Excerpt from a data file

--------------------------------------------------

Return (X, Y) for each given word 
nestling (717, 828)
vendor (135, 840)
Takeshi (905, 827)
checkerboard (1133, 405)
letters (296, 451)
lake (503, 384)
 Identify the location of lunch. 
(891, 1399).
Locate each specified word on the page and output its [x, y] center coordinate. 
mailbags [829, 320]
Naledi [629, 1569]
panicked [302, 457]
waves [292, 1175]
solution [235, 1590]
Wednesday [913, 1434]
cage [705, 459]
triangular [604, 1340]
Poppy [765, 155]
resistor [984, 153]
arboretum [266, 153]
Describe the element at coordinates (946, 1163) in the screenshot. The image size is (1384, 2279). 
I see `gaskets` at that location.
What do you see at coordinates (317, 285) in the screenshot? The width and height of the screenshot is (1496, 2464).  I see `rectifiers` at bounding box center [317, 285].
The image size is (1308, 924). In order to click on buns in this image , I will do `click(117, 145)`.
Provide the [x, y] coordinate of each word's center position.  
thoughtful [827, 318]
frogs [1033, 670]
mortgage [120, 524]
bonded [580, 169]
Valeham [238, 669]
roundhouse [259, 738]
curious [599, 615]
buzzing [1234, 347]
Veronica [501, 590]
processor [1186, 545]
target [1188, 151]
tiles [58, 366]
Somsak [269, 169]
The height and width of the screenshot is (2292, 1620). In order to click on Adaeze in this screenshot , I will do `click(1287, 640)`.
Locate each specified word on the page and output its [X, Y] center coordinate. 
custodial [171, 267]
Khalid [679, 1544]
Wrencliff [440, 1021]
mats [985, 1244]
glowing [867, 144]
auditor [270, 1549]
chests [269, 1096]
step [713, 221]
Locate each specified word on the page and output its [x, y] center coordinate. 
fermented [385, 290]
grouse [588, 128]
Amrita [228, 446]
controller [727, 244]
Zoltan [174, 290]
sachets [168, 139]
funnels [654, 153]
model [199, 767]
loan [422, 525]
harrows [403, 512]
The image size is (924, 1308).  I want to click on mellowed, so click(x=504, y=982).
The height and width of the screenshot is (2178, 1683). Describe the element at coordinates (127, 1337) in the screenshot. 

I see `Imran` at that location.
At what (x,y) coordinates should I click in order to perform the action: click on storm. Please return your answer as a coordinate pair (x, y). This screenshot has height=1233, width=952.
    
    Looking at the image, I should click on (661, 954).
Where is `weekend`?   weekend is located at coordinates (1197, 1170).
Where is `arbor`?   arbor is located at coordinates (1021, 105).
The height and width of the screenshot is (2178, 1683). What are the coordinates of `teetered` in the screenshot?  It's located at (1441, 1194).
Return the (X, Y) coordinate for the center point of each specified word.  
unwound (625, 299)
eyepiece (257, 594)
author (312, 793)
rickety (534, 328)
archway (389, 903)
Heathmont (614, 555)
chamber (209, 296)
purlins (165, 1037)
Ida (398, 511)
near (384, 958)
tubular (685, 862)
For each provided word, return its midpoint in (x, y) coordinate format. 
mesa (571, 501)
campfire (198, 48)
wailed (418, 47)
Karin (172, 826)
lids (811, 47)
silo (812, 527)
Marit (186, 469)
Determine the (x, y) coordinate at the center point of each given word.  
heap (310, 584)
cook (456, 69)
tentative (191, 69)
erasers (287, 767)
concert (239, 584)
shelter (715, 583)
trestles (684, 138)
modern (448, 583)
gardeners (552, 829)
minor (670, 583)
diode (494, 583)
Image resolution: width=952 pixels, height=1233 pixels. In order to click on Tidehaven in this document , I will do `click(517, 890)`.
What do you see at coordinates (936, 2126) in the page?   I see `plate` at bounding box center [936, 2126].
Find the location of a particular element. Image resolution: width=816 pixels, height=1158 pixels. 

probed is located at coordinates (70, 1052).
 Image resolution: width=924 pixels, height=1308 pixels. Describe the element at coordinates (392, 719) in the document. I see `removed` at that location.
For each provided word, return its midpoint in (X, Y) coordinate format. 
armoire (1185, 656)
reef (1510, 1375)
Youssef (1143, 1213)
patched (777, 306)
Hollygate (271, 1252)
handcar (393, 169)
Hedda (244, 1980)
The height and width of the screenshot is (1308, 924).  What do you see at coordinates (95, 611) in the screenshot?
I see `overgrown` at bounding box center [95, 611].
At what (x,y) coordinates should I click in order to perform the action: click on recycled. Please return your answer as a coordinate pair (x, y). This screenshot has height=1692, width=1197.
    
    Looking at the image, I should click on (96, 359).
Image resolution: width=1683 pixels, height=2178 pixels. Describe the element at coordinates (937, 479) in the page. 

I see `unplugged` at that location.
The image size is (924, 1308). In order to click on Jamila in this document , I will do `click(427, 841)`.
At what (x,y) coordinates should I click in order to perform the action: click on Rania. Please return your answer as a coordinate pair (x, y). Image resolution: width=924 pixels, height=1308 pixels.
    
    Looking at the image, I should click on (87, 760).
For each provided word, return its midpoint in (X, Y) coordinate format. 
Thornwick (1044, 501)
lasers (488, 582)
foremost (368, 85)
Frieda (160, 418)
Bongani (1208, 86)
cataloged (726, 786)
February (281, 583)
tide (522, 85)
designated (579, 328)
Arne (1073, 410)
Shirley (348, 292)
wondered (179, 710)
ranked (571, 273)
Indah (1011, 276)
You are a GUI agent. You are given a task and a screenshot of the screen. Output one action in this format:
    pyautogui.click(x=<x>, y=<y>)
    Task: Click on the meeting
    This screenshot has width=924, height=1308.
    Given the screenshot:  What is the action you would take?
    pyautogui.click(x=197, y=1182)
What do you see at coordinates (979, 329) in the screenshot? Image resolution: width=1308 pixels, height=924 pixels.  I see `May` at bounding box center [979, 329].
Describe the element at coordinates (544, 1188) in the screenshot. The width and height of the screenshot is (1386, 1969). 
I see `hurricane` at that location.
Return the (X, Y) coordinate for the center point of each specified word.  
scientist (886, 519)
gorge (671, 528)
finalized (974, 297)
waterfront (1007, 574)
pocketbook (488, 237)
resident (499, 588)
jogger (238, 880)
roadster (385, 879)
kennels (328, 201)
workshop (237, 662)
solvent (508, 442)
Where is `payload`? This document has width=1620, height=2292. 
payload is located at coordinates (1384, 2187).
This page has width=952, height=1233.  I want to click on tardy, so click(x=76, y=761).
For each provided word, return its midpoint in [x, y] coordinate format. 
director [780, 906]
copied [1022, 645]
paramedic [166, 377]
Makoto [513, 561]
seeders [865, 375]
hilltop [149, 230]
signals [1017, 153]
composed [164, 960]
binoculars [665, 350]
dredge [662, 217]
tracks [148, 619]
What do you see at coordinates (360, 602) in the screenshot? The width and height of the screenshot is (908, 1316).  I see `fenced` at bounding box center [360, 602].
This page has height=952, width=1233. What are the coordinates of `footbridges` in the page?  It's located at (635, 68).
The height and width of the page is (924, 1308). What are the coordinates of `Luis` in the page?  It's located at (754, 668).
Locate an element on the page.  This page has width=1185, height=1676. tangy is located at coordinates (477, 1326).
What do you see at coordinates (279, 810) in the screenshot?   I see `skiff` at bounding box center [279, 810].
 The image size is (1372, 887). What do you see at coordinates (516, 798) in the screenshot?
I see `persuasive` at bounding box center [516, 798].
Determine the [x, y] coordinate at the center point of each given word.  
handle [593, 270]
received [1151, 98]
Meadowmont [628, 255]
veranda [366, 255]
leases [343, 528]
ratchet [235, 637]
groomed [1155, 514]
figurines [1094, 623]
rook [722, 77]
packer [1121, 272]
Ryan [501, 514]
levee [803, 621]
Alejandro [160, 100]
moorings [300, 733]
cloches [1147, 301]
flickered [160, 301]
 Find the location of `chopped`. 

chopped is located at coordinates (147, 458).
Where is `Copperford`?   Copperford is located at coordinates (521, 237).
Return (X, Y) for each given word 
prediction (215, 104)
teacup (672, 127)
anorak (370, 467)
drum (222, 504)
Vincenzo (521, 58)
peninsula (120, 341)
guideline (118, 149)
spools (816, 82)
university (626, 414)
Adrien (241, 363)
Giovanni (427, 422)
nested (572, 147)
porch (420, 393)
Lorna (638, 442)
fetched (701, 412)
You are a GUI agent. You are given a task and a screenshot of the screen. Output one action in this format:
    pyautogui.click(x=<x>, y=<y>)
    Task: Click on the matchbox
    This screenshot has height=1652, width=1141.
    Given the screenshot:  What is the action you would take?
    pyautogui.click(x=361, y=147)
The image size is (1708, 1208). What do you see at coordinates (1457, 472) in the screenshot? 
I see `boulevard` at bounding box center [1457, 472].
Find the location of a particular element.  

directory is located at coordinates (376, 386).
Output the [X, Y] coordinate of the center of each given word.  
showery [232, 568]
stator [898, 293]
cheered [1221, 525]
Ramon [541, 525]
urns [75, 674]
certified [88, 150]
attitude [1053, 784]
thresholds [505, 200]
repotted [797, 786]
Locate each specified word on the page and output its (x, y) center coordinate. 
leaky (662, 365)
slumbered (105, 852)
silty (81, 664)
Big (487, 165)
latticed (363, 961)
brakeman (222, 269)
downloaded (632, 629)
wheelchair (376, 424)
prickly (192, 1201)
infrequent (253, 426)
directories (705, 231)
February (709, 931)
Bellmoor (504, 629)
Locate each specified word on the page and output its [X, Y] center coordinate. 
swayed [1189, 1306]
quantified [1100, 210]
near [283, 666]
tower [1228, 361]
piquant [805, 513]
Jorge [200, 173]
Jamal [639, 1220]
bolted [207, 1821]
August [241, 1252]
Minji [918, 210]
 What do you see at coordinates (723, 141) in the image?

--------------------------------------------------

→ **WORK TO COMPLETE**: Copy verbatim the lines of the material above, from the line with "leases [343, 528]" up to and including the line with "quantified [1100, 210]".

→ **PROBLEM SOLUTION**:
leases [343, 528]
ratchet [235, 637]
groomed [1155, 514]
figurines [1094, 623]
rook [722, 77]
packer [1121, 272]
Ryan [501, 514]
levee [803, 621]
Alejandro [160, 100]
moorings [300, 733]
cloches [1147, 301]
flickered [160, 301]
 Find the location of `chopped`. 

chopped is located at coordinates (147, 458).
Where is `Copperford`?   Copperford is located at coordinates (521, 237).
Return (X, Y) for each given word 
prediction (215, 104)
teacup (672, 127)
anorak (370, 467)
drum (222, 504)
Vincenzo (521, 58)
peninsula (120, 341)
guideline (118, 149)
spools (816, 82)
university (626, 414)
Adrien (241, 363)
Giovanni (427, 422)
nested (572, 147)
porch (420, 393)
Lorna (638, 442)
fetched (701, 412)
You are a GUI agent. You are given a task and a screenshot of the screen. Output one action in this format:
    pyautogui.click(x=<x>, y=<y>)
    Task: Click on the matchbox
    This screenshot has height=1652, width=1141.
    Given the screenshot:  What is the action you would take?
    pyautogui.click(x=361, y=147)
The image size is (1708, 1208). What do you see at coordinates (1457, 472) in the screenshot? 
I see `boulevard` at bounding box center [1457, 472].
Find the location of a particular element.  

directory is located at coordinates (376, 386).
Output the [X, Y] coordinate of the center of each given word.  
showery [232, 568]
stator [898, 293]
cheered [1221, 525]
Ramon [541, 525]
urns [75, 674]
certified [88, 150]
attitude [1053, 784]
thresholds [505, 200]
repotted [797, 786]
Locate each specified word on the page and output its (x, y) center coordinate. 
leaky (662, 365)
slumbered (105, 852)
silty (81, 664)
Big (487, 165)
latticed (363, 961)
brakeman (222, 269)
downloaded (632, 629)
wheelchair (376, 424)
prickly (192, 1201)
infrequent (253, 426)
directories (705, 231)
February (709, 931)
Bellmoor (504, 629)
Locate each specified word on the page and output its [X, Y] center coordinate. 
swayed [1189, 1306]
quantified [1100, 210]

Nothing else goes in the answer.